Lines from the one with "cyan brick F4" through the end of the records, and no others, are what the answer should contain, copied exactly; please keep pictures out.
_ _ _ _
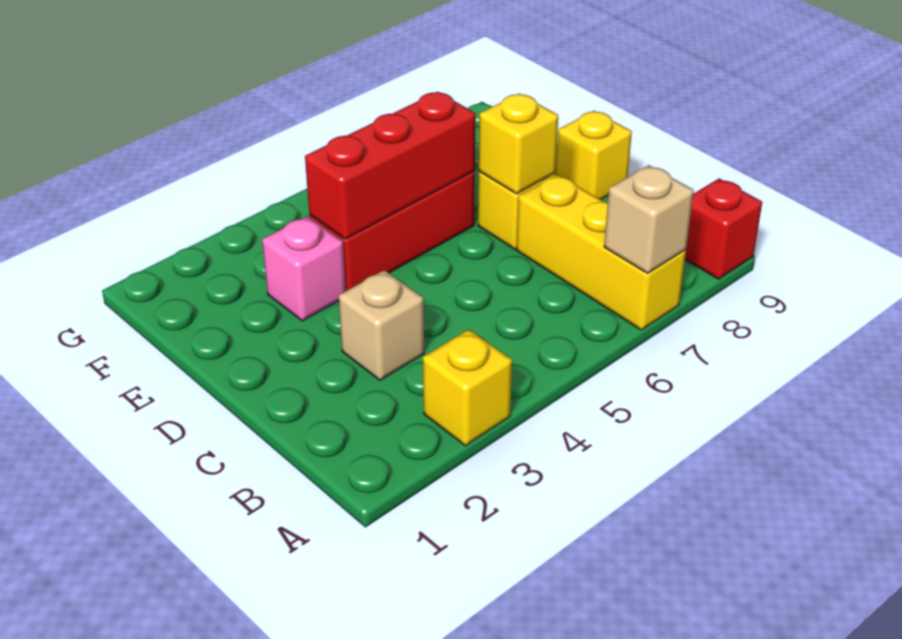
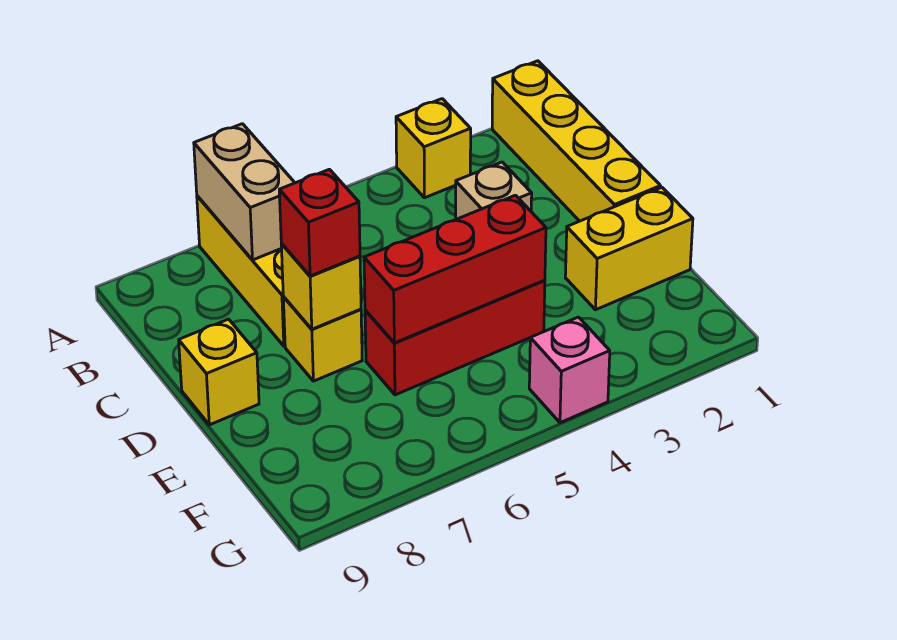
none -> yellow brick A1:D1 level 1
tan brick A7 level 2 -> tan brick A7:B7 level 2
red brick A9 level 1 -> red brick D7 level 3
none -> yellow brick E1:E2 level 1
pink brick E3 level 1 -> pink brick G4 level 1

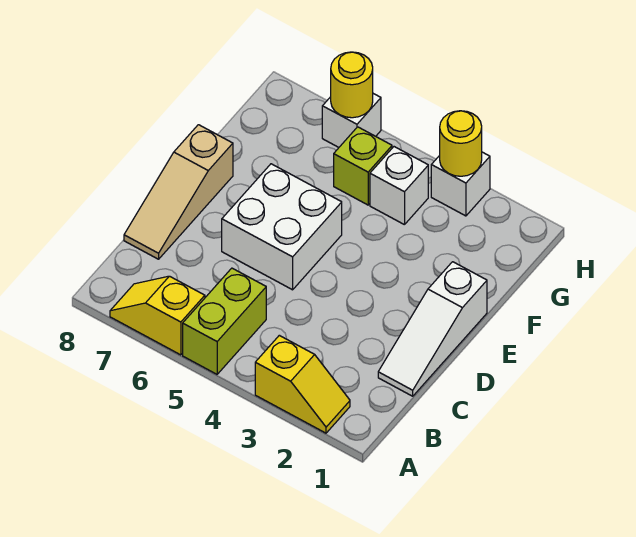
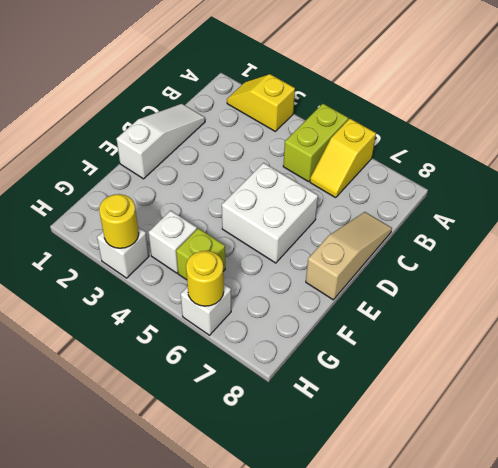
yellow slope A6:A7 level 1 top 6 -> yellow slope A6:B6 level 1 top A

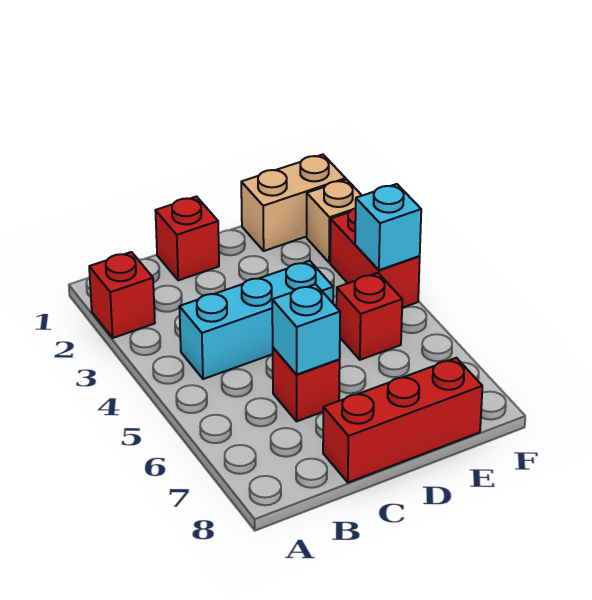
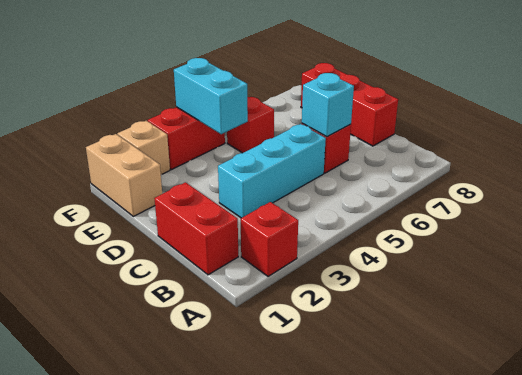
cyan brick B4:D4 level 1 -> cyan brick C3:C5 level 1
red brick C1 level 1 -> red brick B1:C1 level 1
cyan brick F4 level 2 -> cyan brick E4:F4 level 2

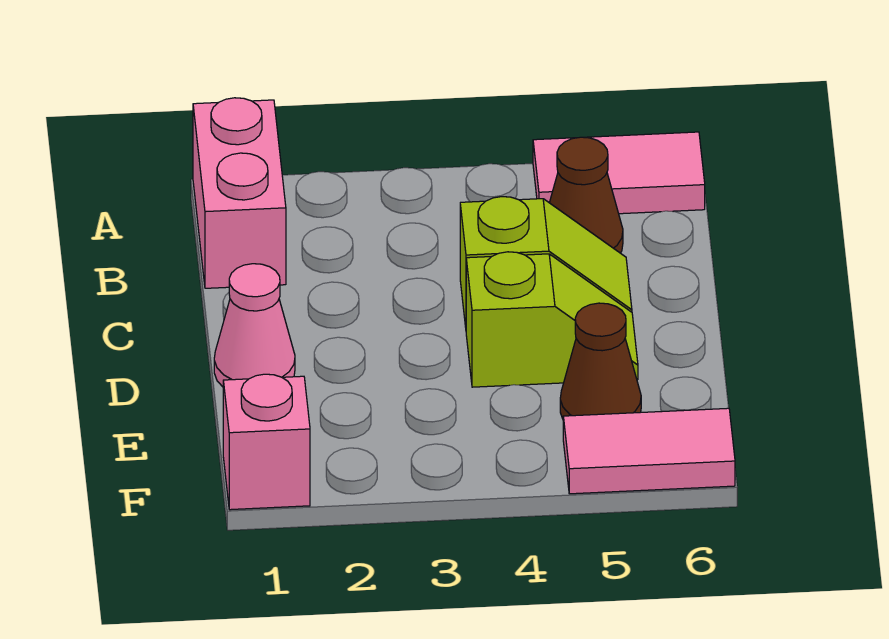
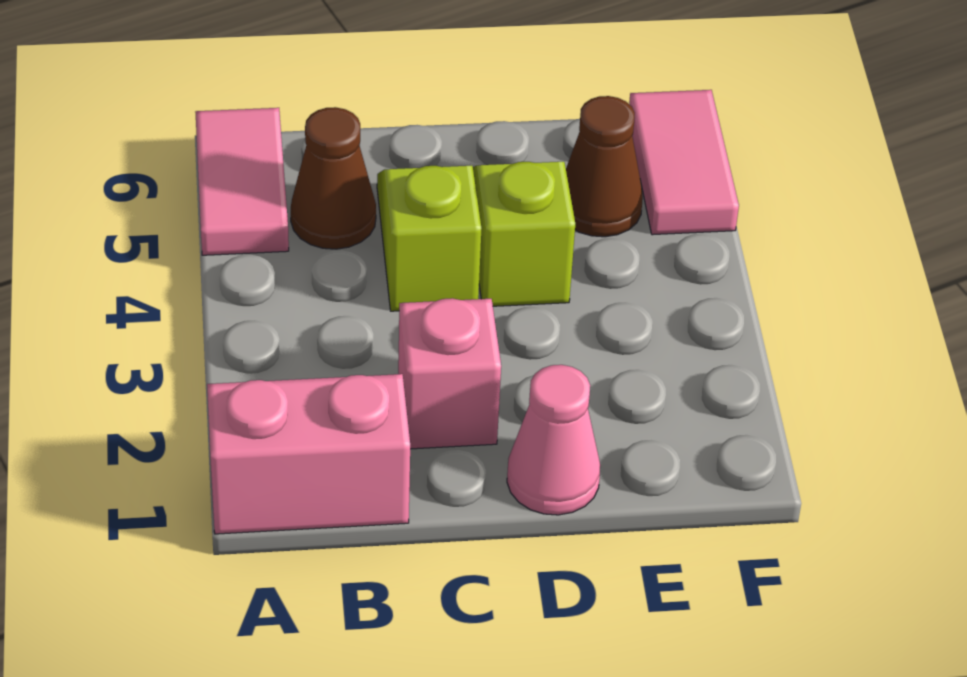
pink brick F1 level 1 -> pink brick C2 level 1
_ _ _ _
__SOLUTION FOR THIS TASK__
cyan brick F4 level 2 -> cyan brick E4:F4 level 2

pink brick F1 level 1 -> pink brick C2 level 1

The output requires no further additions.